WHAT TO PRODUCE:
Count the lines of the data below that include the string "yellow", and provide nothing but the result.

PROVIDED DATA:

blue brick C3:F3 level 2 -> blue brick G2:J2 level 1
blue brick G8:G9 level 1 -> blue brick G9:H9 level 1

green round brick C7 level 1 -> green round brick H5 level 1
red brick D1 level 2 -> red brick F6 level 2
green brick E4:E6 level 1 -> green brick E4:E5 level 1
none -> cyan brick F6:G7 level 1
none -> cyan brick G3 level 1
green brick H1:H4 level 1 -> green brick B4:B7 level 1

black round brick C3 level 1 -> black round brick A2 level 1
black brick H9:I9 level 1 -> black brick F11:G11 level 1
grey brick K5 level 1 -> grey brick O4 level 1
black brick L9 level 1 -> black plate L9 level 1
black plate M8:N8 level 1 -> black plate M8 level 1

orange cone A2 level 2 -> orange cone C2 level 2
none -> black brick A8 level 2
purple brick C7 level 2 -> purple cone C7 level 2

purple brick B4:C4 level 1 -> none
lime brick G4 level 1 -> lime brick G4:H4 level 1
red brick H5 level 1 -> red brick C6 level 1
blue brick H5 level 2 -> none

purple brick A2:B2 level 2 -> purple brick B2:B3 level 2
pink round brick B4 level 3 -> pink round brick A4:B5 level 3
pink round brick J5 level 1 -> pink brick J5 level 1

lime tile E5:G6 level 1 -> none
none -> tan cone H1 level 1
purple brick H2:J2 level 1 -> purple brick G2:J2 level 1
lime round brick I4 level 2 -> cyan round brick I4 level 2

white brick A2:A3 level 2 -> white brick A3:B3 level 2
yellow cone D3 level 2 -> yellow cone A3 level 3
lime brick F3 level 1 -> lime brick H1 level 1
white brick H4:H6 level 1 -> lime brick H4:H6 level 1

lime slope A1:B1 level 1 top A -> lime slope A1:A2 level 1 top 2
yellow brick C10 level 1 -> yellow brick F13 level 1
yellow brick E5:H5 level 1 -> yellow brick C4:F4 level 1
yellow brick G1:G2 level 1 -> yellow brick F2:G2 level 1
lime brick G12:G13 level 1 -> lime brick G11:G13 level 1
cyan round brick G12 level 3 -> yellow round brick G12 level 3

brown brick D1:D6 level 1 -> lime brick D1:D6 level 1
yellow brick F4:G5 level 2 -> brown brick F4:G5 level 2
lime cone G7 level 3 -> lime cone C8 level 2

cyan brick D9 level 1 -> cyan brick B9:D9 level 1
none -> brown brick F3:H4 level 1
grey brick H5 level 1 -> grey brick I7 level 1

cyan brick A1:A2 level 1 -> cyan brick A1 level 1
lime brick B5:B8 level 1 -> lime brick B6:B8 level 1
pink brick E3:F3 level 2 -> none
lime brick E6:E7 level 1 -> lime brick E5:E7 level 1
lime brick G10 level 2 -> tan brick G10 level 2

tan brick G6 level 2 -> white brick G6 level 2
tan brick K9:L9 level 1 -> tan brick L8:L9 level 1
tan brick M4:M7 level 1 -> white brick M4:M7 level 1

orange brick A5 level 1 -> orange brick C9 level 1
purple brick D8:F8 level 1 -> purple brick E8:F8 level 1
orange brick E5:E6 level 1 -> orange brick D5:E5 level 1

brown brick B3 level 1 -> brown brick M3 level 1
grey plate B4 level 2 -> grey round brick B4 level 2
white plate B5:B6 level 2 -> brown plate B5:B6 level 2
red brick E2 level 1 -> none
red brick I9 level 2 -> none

EXERCISE OUTPUT:
6